## EXERCISE DESCRIPTION:
Every entry below must be repeated exactly; skip the pictures.

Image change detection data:

- - - -

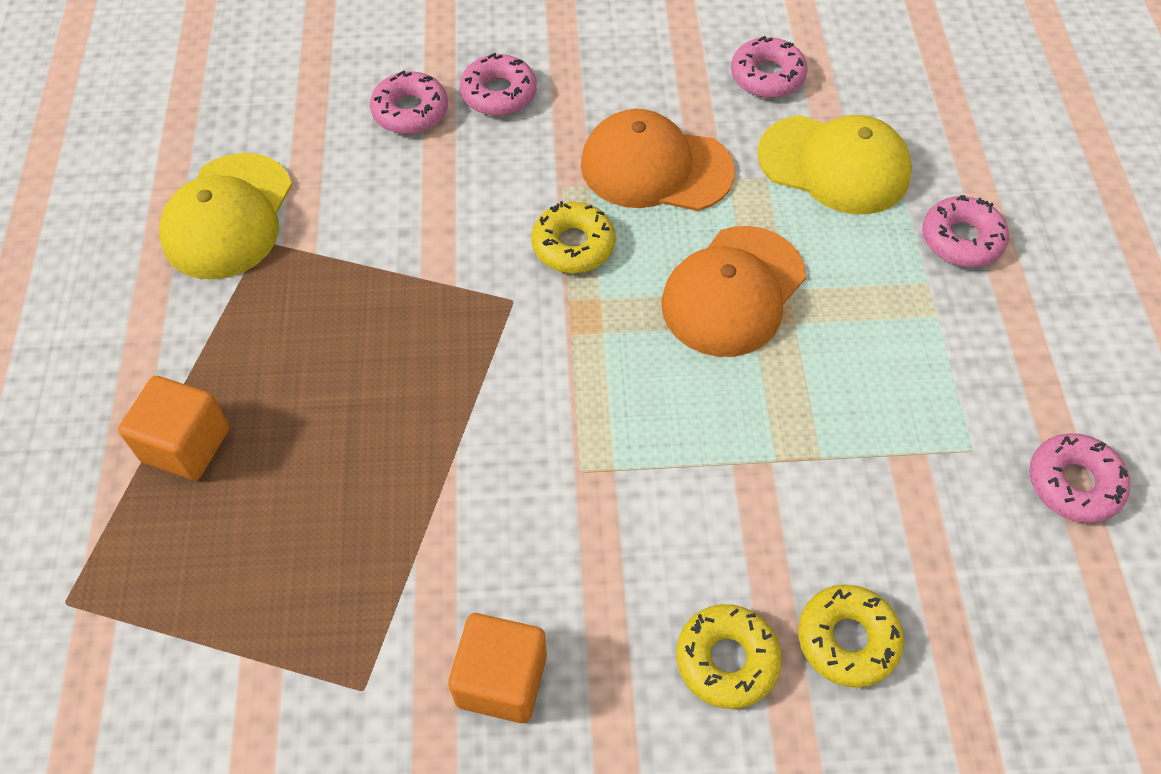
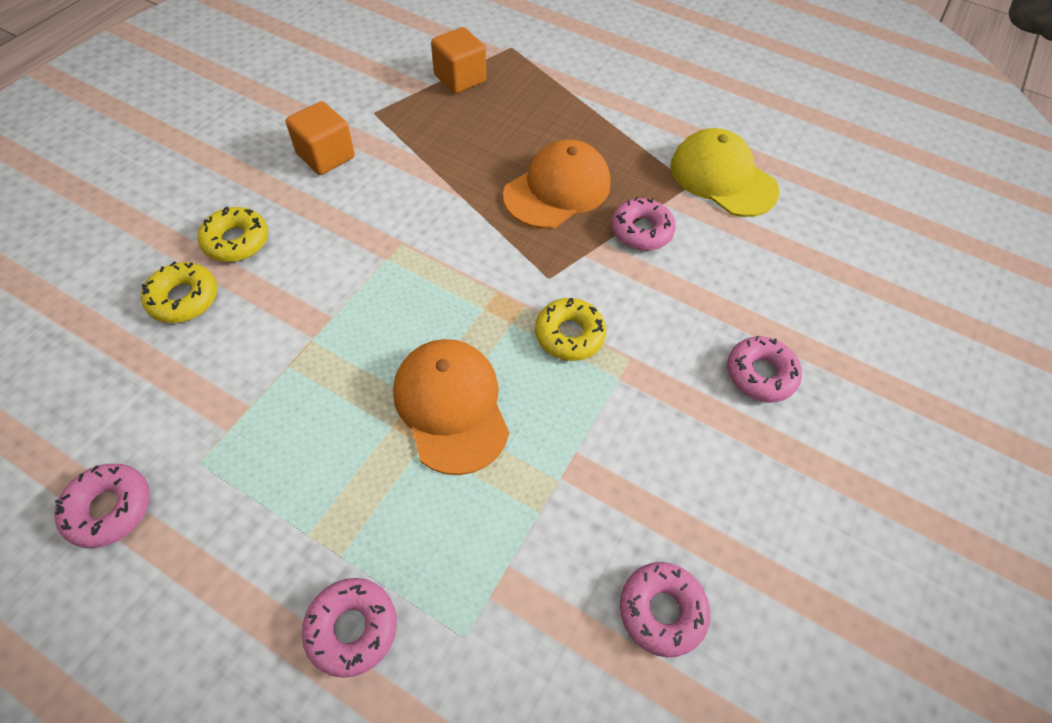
camera: 120 degrees right, 0 degrees up
(186, 444) = (564, 106): orange cube -> orange cube (460, 78)
(410, 111) = (771, 309): pink donut -> pink donut (641, 231)
(655, 168) = (607, 434): orange cap -> orange cap (557, 189)
(834, 165) = (512, 583): yellow cap -> none

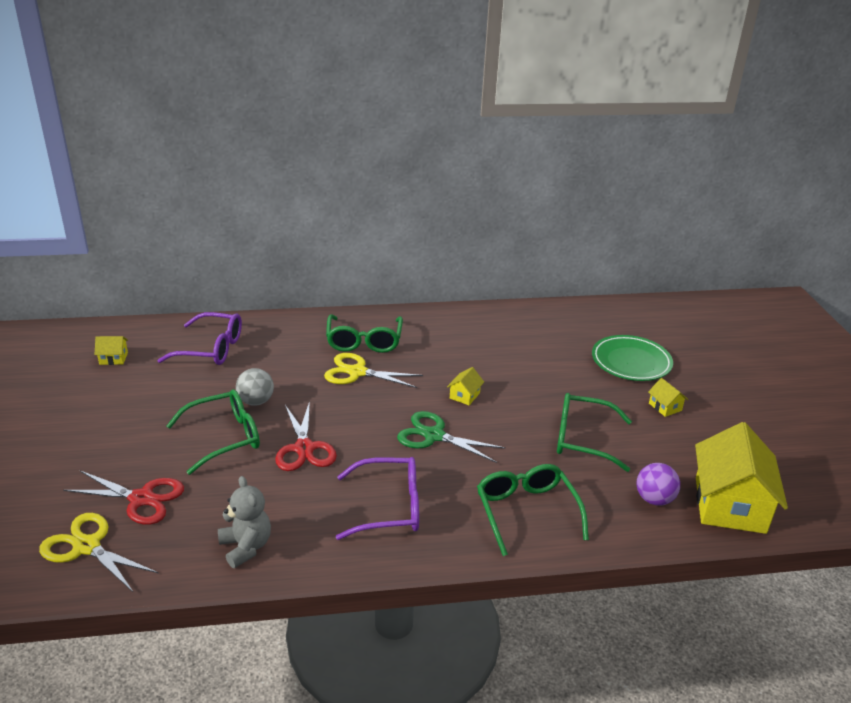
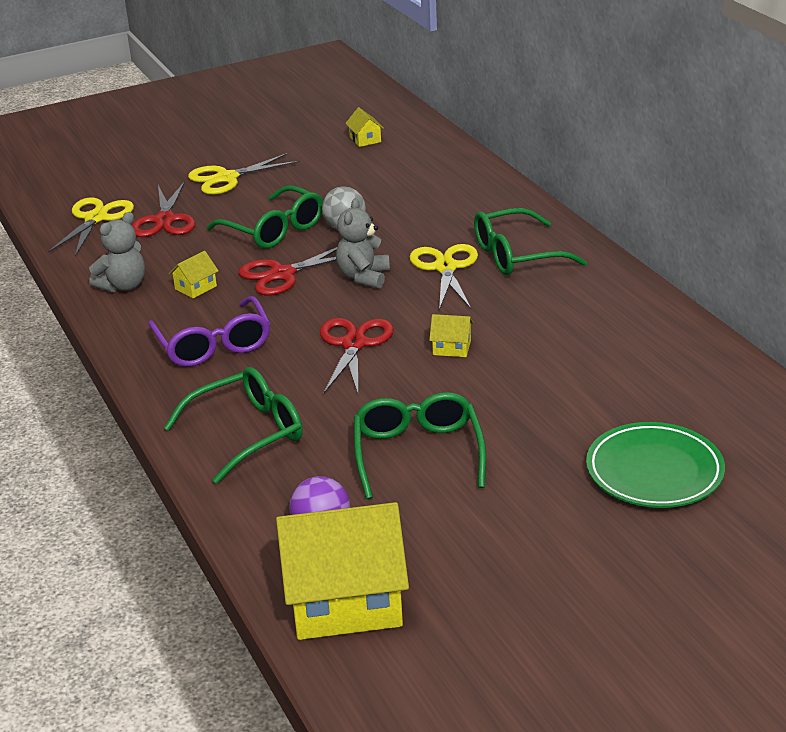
camera: 75 degrees right, 0 degrees up
(97, 445) = (226, 178): none -> yellow scissors
(211, 349) = (422, 177): purple glasses -> none
(341, 410) = (363, 277): none -> grey teddy bear
(434, 435) = (354, 344): green scissors -> red scissors
(665, 407) = (551, 518): yellow house -> yellow house (195, 288)

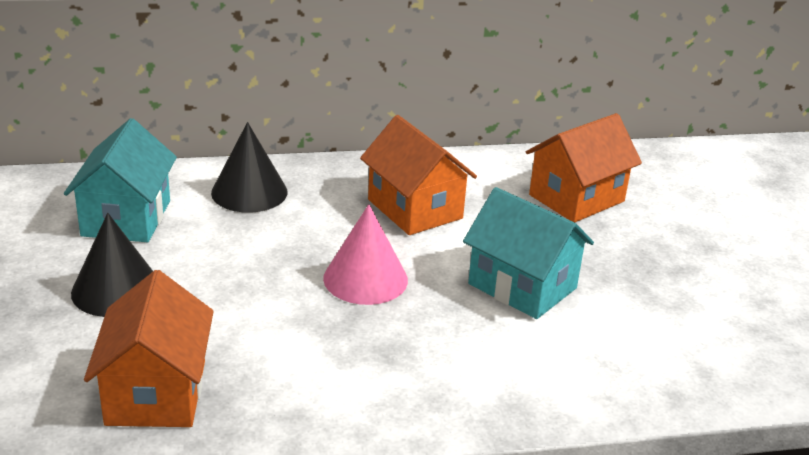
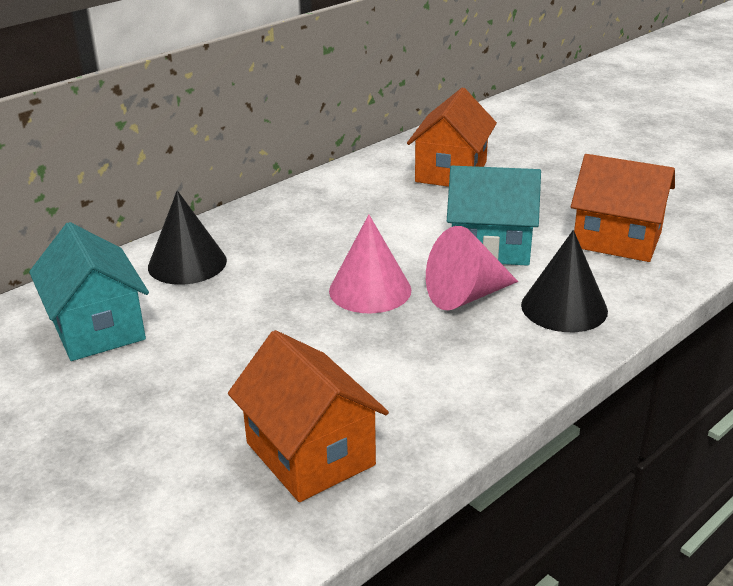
camera: 30 degrees left, 0 degrees up
(116, 290) = (165, 390): black cone -> black cone (564, 307)
(415, 209) = (343, 224): orange house -> orange house (617, 239)
(442, 321) = (466, 295): none -> pink cone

- - - -

## ANSWER BELOW:
camera: 120 degrees right, 0 degrees up
(186, 444) = (564, 106): orange cube -> orange cube (460, 78)
(410, 111) = (771, 309): pink donut -> pink donut (641, 231)
(655, 168) = (607, 434): orange cap -> orange cap (557, 189)
(834, 165) = (512, 583): yellow cap -> none

camera: 75 degrees right, 0 degrees up
(97, 445) = (226, 178): none -> yellow scissors
(211, 349) = (422, 177): purple glasses -> none
(341, 410) = (363, 277): none -> grey teddy bear
(434, 435) = (354, 344): green scissors -> red scissors
(665, 407) = (551, 518): yellow house -> yellow house (195, 288)

camera: 30 degrees left, 0 degrees up
(116, 290) = (165, 390): black cone -> black cone (564, 307)
(415, 209) = (343, 224): orange house -> orange house (617, 239)
(442, 321) = (466, 295): none -> pink cone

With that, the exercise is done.